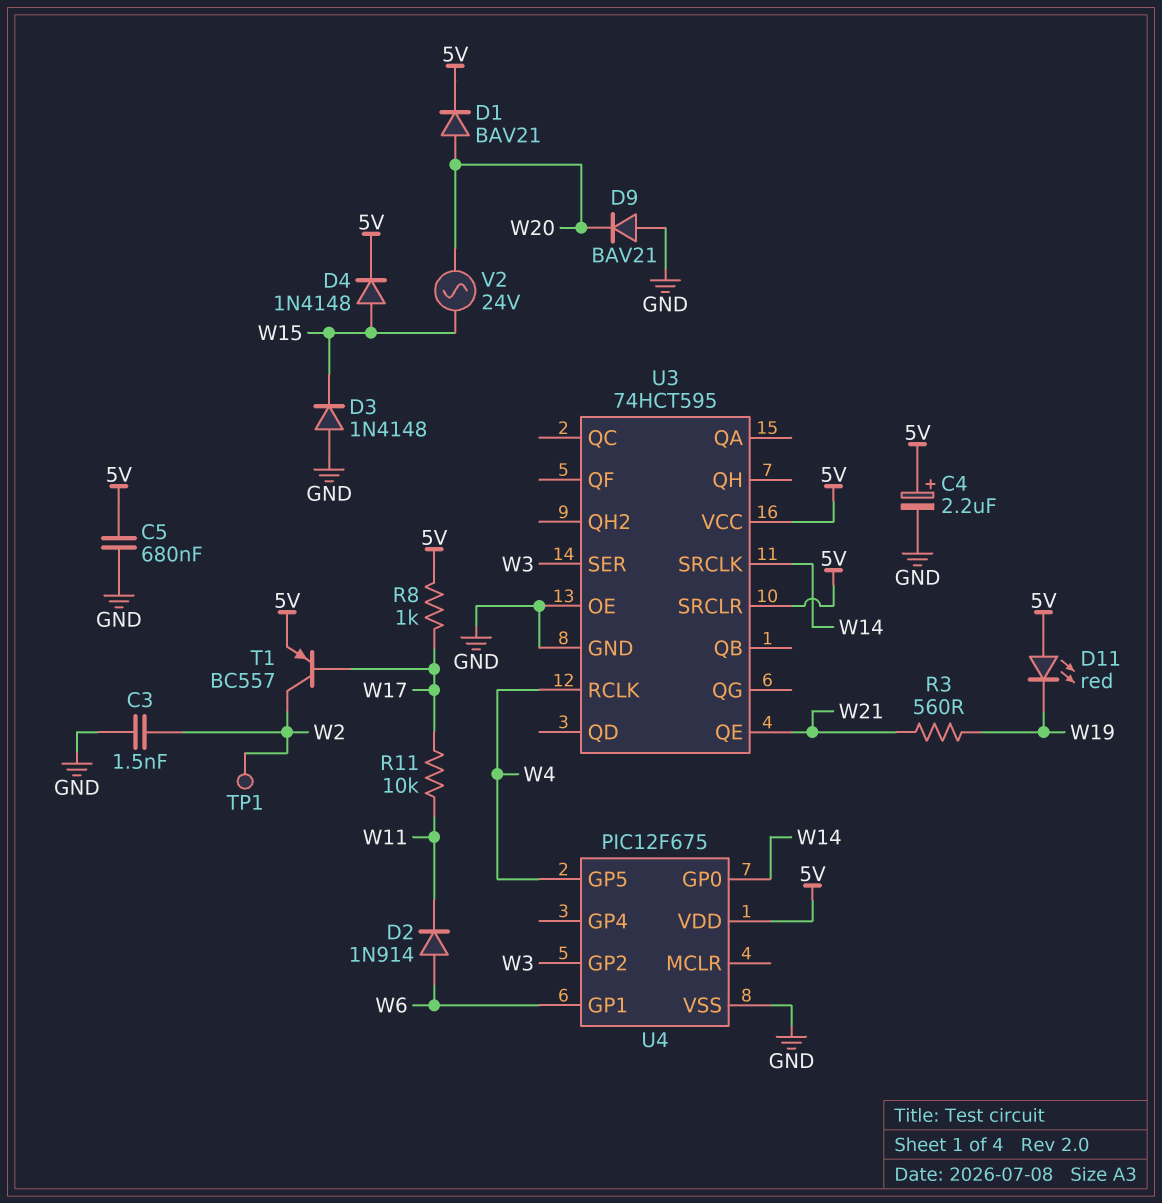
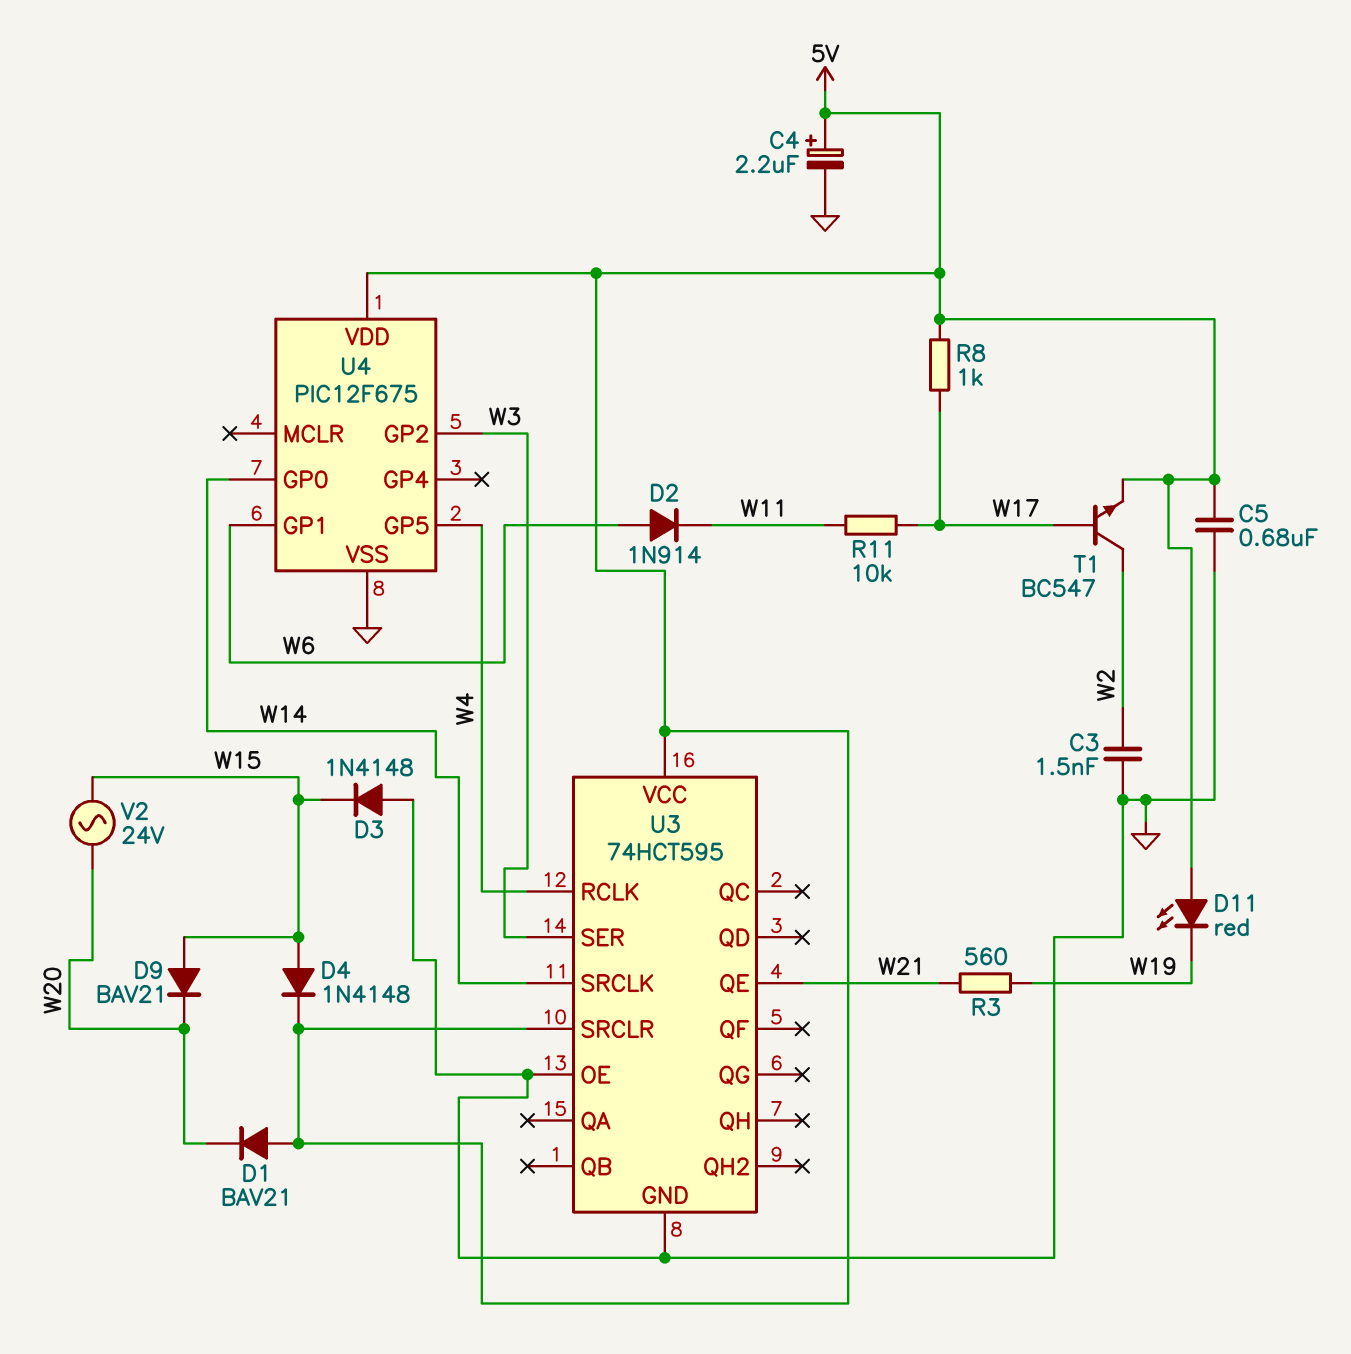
D1: diode BAV21 (A W20, K 5V) -> diode BAV21 (A 5V, K W20)
D9: diode BAV21 (A GND, K W20) -> diode BAV21 (A W15, K W20)
T1: PNP BC557 (B W17, C W2, E 5V) -> NPN BC547 (B W17, C W2, E 5V)
TP1: test point (W2) -> none

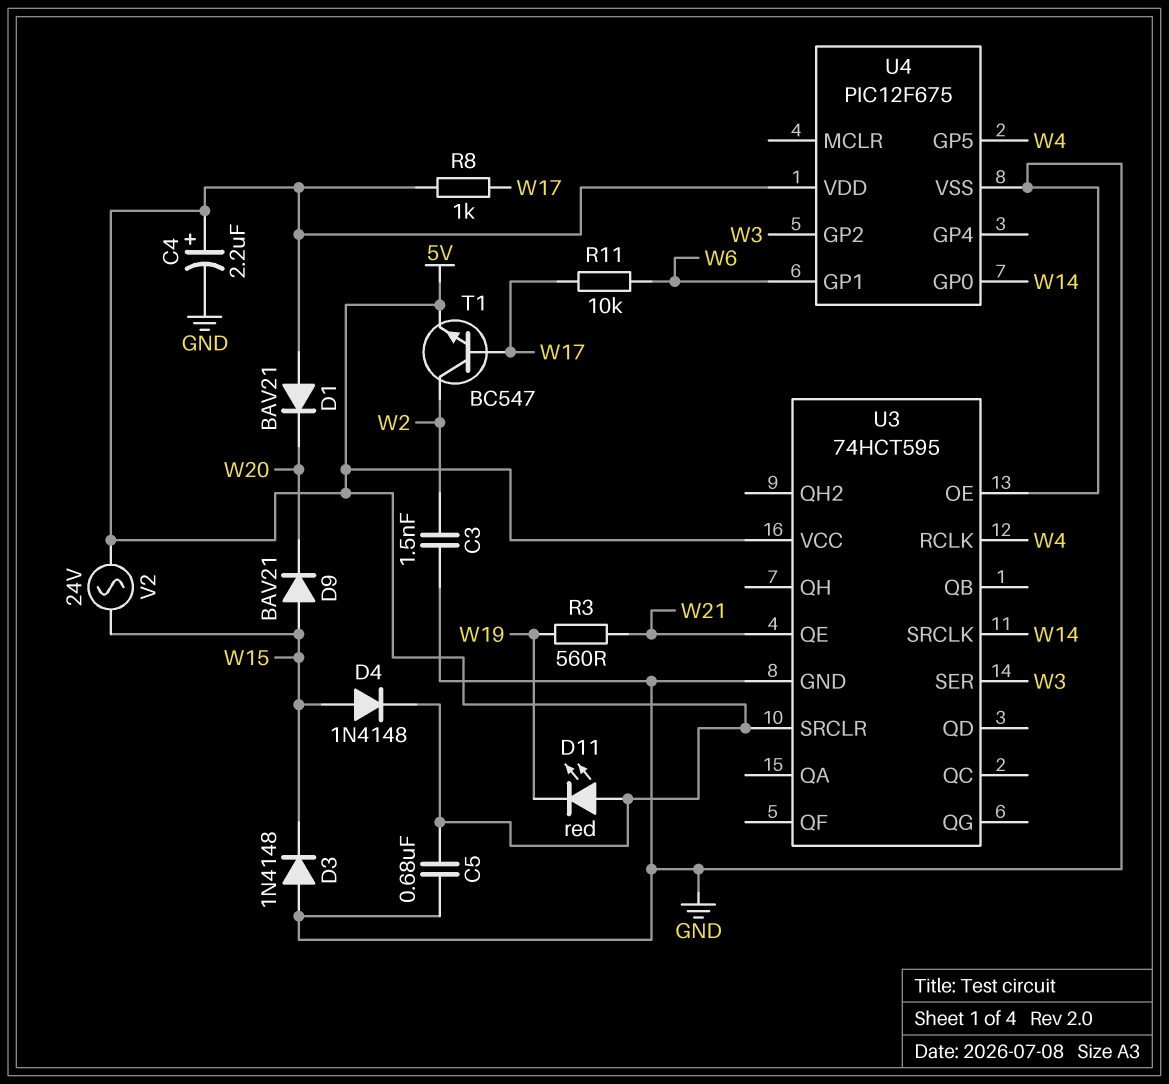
D2: diode 1N914 (A W6, K W11) -> none
R11: 10k (W11, W17) -> 10k (W6, W17)
V2: AC 24V (W15, W20) -> AC 24V (5V, W15)

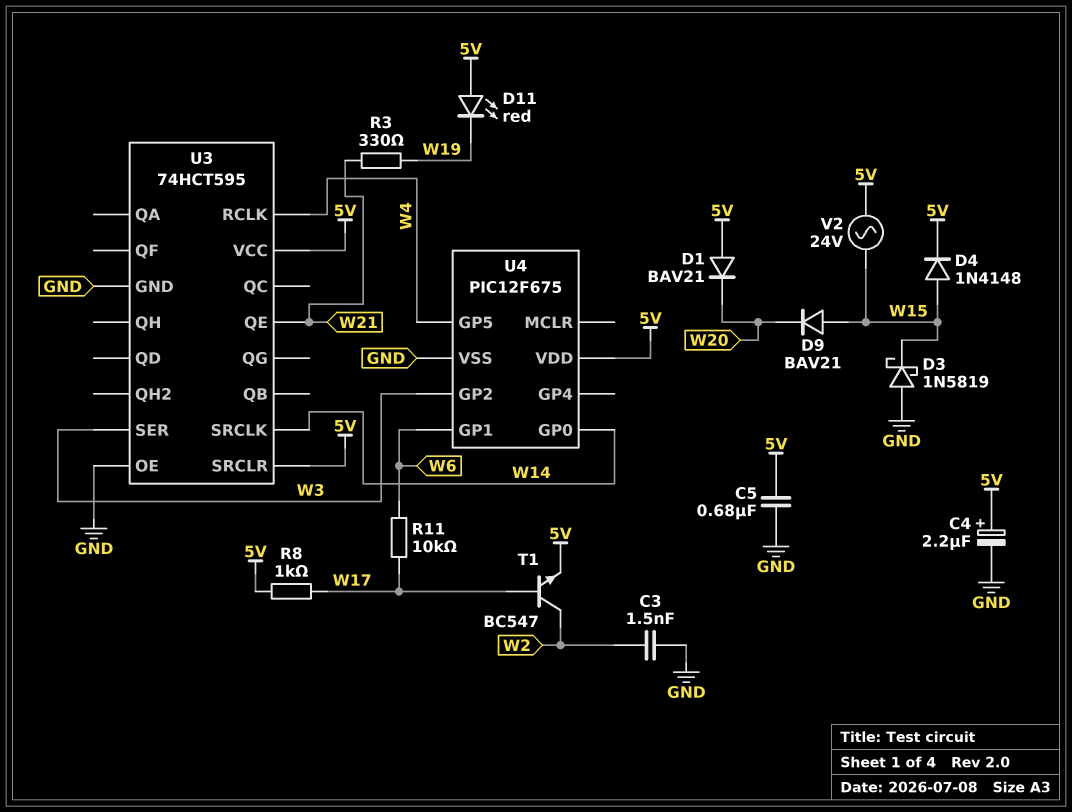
D3: diode 1N4148 (A GND, K W15) -> schottky 1N5819 (A GND, K W15)
R3: 560 (W19, W21) -> 330 (W19, W21)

About this exercise: The records are to be retyped in full and exactly, with no image carried over.

Your solution:
D1: diode BAV21 (A W20, K 5V) -> diode BAV21 (A 5V, K W20)
D9: diode BAV21 (A GND, K W20) -> diode BAV21 (A W15, K W20)
T1: PNP BC557 (B W17, C W2, E 5V) -> NPN BC547 (B W17, C W2, E 5V)
TP1: test point (W2) -> none

D2: diode 1N914 (A W6, K W11) -> none
R11: 10k (W11, W17) -> 10k (W6, W17)
V2: AC 24V (W15, W20) -> AC 24V (5V, W15)

D3: diode 1N4148 (A GND, K W15) -> schottky 1N5819 (A GND, K W15)
R3: 560 (W19, W21) -> 330 (W19, W21)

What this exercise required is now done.